Copy all lines below exactly as written. Leave pictures out.

### Data in this exercise

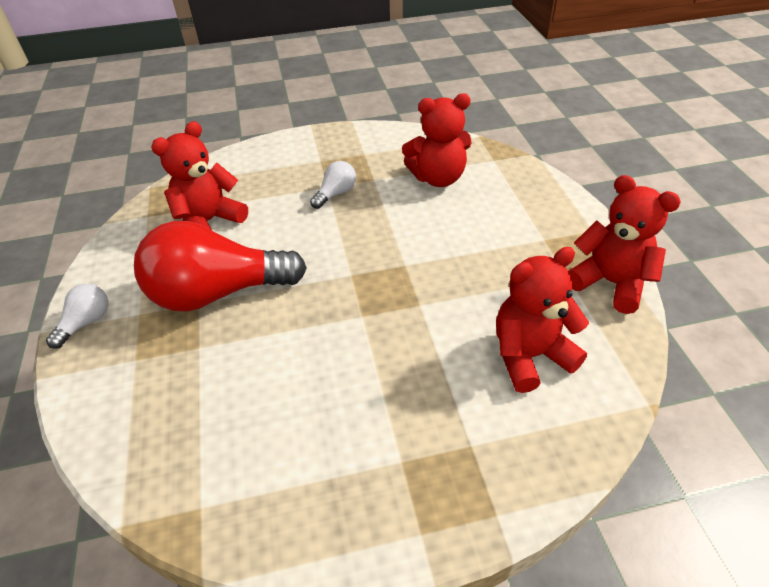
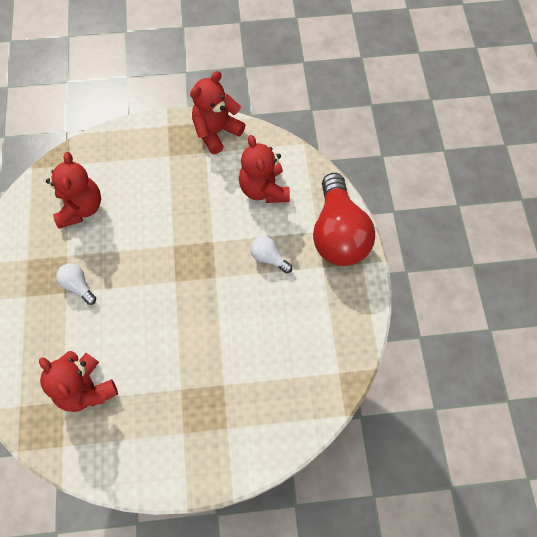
camera: 85 degrees left, 20 degrees up
(86, 322) = (184, 473): white light bulb -> white light bulb (269, 258)
(218, 292) = (173, 375): red light bulb -> red light bulb (338, 234)

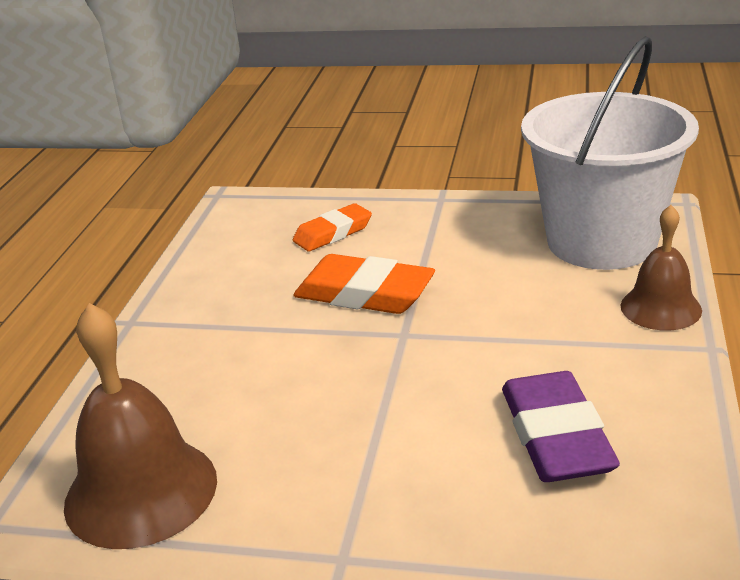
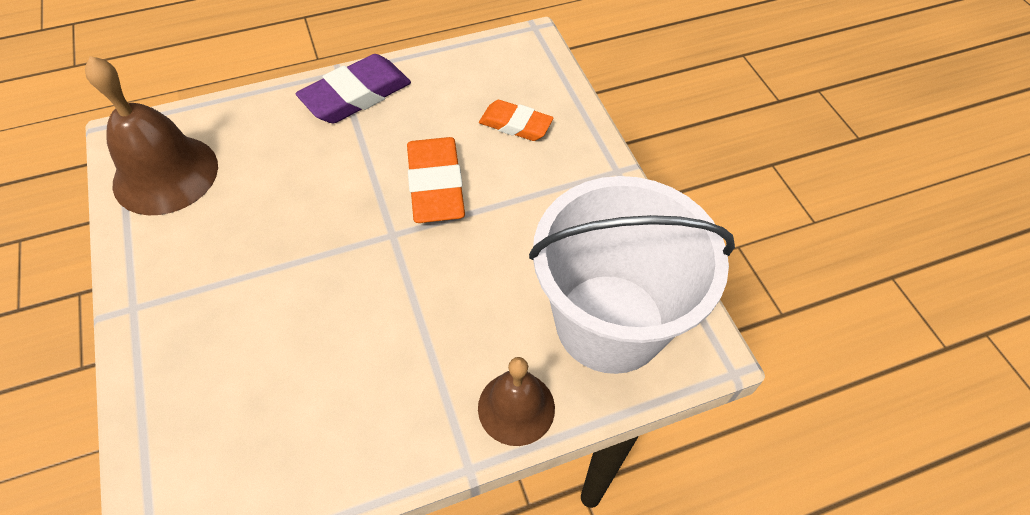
camera: 55 degrees right, 25 degrees up
(556, 436) = (298, 387): purple eraser -> purple eraser (356, 95)

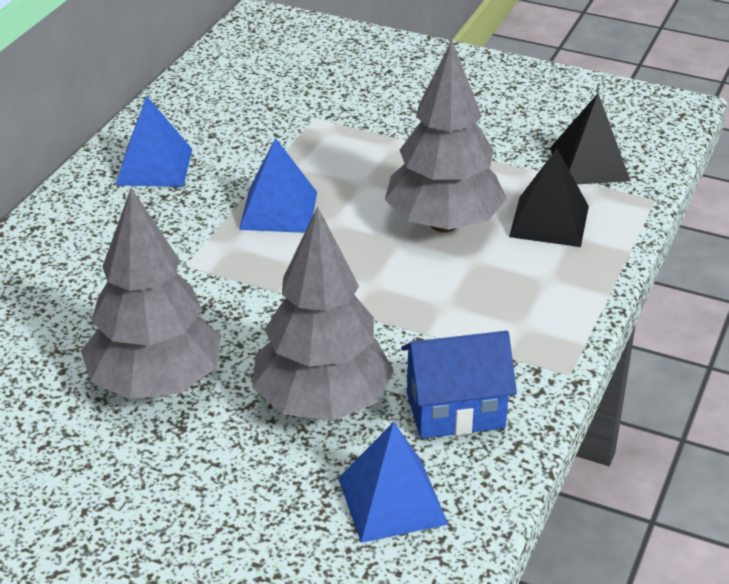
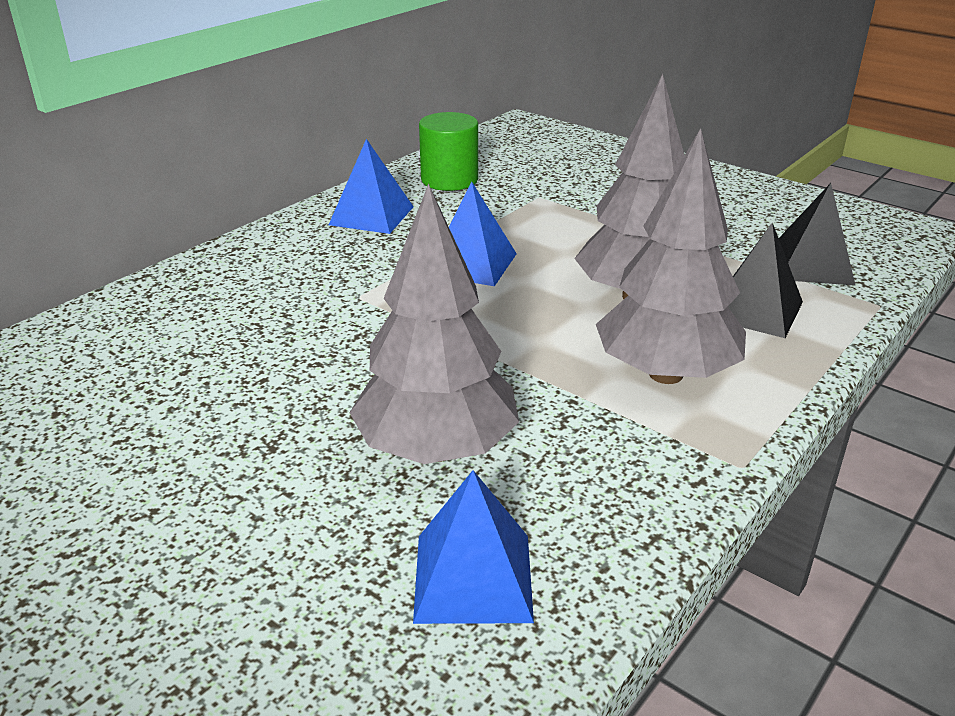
camera: 15 degrees right, 5 degrees down
(156, 383) = (269, 398): grey tree -> grey tree (666, 374)
(215, 108) = (449, 179): none -> green cylinder
(455, 410) = (589, 484): blue house -> none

######

Exercise answer =>
camera: 85 degrees left, 20 degrees up
(86, 322) = (184, 473): white light bulb -> white light bulb (269, 258)
(218, 292) = (173, 375): red light bulb -> red light bulb (338, 234)

camera: 55 degrees right, 25 degrees up
(556, 436) = (298, 387): purple eraser -> purple eraser (356, 95)

camera: 15 degrees right, 5 degrees down
(156, 383) = (269, 398): grey tree -> grey tree (666, 374)
(215, 108) = (449, 179): none -> green cylinder
(455, 410) = (589, 484): blue house -> none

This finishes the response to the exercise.